Available data =>
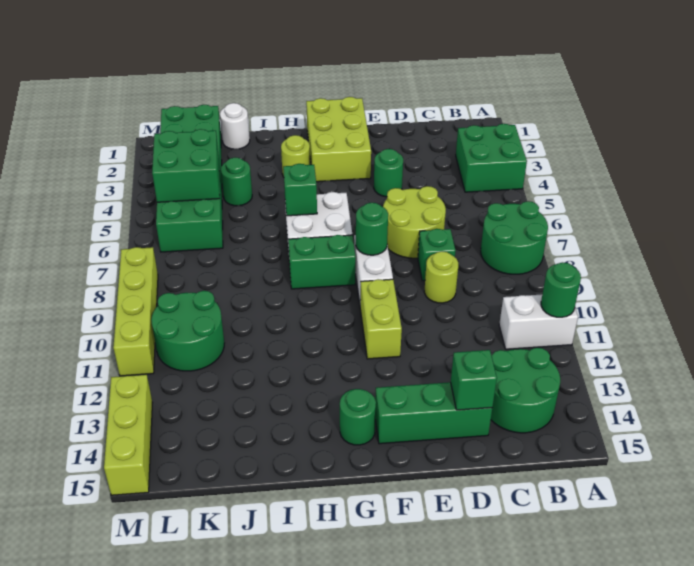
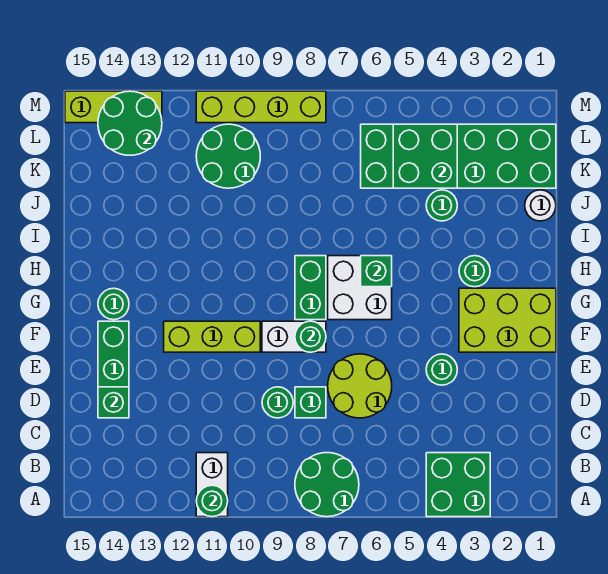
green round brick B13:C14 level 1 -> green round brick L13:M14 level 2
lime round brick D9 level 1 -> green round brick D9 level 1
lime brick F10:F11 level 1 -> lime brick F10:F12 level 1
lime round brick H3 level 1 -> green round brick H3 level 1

Assigned task =>
Would you copy each line above exactly as given, dropping any images?

Result for this task =>
green round brick B13:C14 level 1 -> green round brick L13:M14 level 2
lime round brick D9 level 1 -> green round brick D9 level 1
lime brick F10:F11 level 1 -> lime brick F10:F12 level 1
lime round brick H3 level 1 -> green round brick H3 level 1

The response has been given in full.